=== Begin Enclosure ===
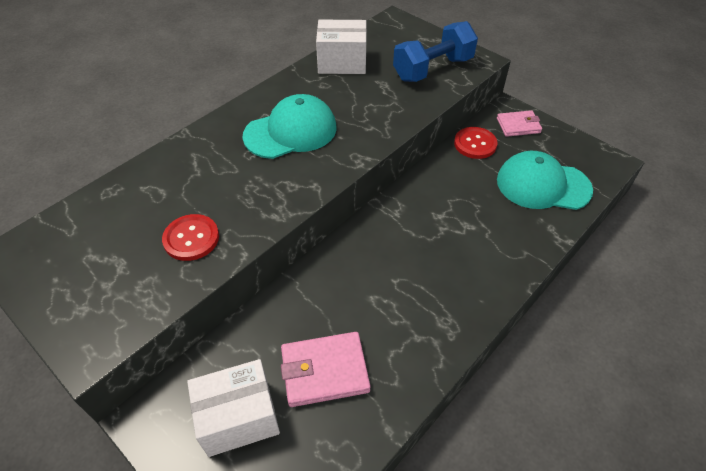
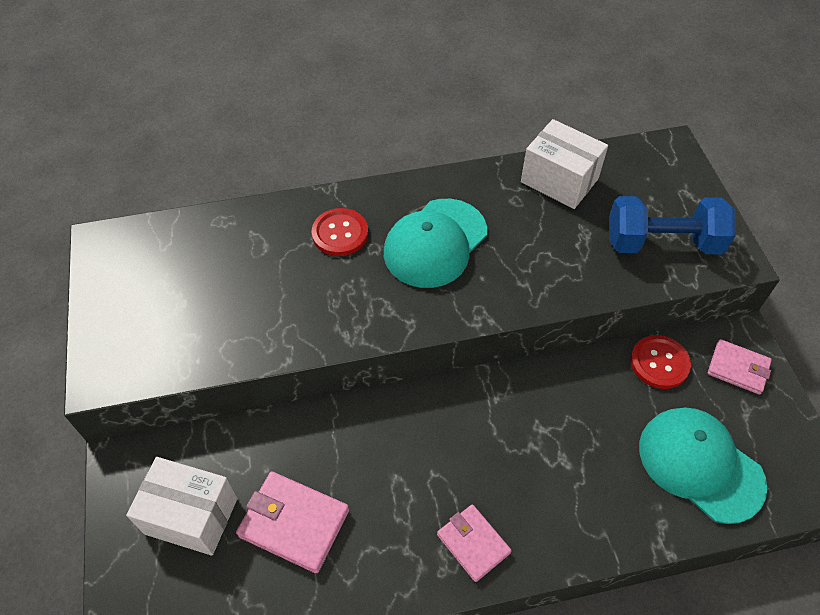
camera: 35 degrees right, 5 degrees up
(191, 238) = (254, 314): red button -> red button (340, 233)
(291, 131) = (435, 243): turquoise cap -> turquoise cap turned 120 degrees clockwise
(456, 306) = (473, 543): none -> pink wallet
=== End Enclosure ===
=== Begin Enclosure ===
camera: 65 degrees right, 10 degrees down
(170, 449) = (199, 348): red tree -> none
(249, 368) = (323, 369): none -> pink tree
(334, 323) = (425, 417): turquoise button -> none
=== End Enclosure ===
_EXERCISE REQUIREMENTS:_ Look above for the line with "(249, 368) = (323, 369): none -> pink tree" and the line with "(334, 323) = (425, 417): turquoise"; transcribe both and all lines in between, exactly, and nothing else.

_RESPONSE AREA:_
(249, 368) = (323, 369): none -> pink tree
(334, 323) = (425, 417): turquoise button -> none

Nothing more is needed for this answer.